▶ [MATERIAL FOR THIS EXERCISE]:

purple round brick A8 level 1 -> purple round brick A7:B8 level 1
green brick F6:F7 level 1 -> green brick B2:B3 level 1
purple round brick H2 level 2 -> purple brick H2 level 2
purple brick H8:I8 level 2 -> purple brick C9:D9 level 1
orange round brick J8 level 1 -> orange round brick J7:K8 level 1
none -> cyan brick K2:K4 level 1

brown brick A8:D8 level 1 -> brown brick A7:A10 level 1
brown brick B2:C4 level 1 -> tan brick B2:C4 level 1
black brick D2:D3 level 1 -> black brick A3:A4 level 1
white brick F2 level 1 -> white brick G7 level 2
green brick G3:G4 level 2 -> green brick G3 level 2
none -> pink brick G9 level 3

...

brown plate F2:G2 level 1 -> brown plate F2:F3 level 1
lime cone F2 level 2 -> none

▶ [WORK INSTRUCTIONS]: Copy the lines of the data above exactly as written, beginning with the line containing "green brick F6:F7" and ending with the line containing "none -> pink brick G9 level 3", and leave out all other lines.

▶ [THE COMPLETED TASK]:
green brick F6:F7 level 1 -> green brick B2:B3 level 1
purple round brick H2 level 2 -> purple brick H2 level 2
purple brick H8:I8 level 2 -> purple brick C9:D9 level 1
orange round brick J8 level 1 -> orange round brick J7:K8 level 1
none -> cyan brick K2:K4 level 1

brown brick A8:D8 level 1 -> brown brick A7:A10 level 1
brown brick B2:C4 level 1 -> tan brick B2:C4 level 1
black brick D2:D3 level 1 -> black brick A3:A4 level 1
white brick F2 level 1 -> white brick G7 level 2
green brick G3:G4 level 2 -> green brick G3 level 2
none -> pink brick G9 level 3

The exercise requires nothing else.